WORK REQUEST: Please output exactly the part of the records below that opens with the line containing "TR203: NMOS BS170" and closes with the line containing "D1: none -> LED red (A LED_A, K COM)", both lines included, and nothing else.

Before-and-after change data
□ □ □ □ □ □ □

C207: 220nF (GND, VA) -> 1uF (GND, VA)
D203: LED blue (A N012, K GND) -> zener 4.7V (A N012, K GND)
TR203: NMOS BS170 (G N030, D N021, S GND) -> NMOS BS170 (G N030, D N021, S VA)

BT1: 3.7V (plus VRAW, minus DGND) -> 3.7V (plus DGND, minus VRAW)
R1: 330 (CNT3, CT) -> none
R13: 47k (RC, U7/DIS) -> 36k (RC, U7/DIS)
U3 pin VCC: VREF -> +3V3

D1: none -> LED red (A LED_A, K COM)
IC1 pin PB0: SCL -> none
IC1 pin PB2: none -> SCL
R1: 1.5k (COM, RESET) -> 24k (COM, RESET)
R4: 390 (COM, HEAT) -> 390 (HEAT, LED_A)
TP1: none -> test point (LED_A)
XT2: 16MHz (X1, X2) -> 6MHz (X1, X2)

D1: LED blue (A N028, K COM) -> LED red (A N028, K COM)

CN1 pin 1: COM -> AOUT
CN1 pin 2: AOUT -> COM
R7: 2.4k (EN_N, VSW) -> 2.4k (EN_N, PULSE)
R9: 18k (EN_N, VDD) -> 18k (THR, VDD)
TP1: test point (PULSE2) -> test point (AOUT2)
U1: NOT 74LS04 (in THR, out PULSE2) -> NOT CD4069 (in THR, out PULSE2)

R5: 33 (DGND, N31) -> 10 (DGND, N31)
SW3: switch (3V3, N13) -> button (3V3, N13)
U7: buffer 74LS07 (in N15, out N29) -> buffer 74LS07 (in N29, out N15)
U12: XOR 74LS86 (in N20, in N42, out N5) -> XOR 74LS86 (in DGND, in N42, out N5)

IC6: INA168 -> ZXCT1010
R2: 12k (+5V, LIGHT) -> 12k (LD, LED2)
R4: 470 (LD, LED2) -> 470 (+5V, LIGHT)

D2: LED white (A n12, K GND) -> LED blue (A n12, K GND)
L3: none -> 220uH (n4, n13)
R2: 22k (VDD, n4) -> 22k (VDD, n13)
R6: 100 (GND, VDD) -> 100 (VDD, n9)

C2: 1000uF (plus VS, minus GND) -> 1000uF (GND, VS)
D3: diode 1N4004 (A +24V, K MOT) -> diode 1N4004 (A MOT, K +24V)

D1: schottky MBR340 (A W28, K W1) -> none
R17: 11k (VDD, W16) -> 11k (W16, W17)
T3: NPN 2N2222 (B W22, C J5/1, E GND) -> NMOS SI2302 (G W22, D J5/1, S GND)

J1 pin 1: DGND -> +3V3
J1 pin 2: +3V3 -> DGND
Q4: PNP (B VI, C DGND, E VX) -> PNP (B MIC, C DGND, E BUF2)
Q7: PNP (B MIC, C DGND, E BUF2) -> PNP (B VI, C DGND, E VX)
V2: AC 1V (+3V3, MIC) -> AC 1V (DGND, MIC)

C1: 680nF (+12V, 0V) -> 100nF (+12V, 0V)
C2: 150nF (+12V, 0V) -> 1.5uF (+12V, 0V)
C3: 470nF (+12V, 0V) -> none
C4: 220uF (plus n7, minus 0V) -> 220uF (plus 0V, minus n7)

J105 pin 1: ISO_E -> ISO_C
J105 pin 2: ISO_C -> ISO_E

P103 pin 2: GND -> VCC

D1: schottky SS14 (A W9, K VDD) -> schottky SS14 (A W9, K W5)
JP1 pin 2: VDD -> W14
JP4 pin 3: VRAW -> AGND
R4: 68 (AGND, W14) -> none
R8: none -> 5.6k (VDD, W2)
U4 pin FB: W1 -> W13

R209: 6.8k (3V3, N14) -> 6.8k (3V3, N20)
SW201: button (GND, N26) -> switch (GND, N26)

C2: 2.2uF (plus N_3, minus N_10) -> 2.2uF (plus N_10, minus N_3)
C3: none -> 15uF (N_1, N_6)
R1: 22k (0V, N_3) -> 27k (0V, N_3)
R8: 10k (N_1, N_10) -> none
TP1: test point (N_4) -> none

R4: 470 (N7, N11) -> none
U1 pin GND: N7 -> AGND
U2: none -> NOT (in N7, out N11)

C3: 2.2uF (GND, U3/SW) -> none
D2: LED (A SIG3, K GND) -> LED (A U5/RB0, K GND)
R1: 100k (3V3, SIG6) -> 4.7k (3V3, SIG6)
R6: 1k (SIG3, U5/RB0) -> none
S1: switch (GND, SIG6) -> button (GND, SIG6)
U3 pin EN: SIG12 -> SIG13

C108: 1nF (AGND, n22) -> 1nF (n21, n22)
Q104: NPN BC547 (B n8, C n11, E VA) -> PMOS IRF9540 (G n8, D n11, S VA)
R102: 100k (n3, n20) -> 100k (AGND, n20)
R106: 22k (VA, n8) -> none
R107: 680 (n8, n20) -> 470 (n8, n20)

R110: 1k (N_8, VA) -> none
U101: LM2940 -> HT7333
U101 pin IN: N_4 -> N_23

□ □ □ □ □ □ □

RESPONSE BOX:
TR203: NMOS BS170 (G N030, D N021, S GND) -> NMOS BS170 (G N030, D N021, S VA)

BT1: 3.7V (plus VRAW, minus DGND) -> 3.7V (plus DGND, minus VRAW)
R1: 330 (CNT3, CT) -> none
R13: 47k (RC, U7/DIS) -> 36k (RC, U7/DIS)
U3 pin VCC: VREF -> +3V3

D1: none -> LED red (A LED_A, K COM)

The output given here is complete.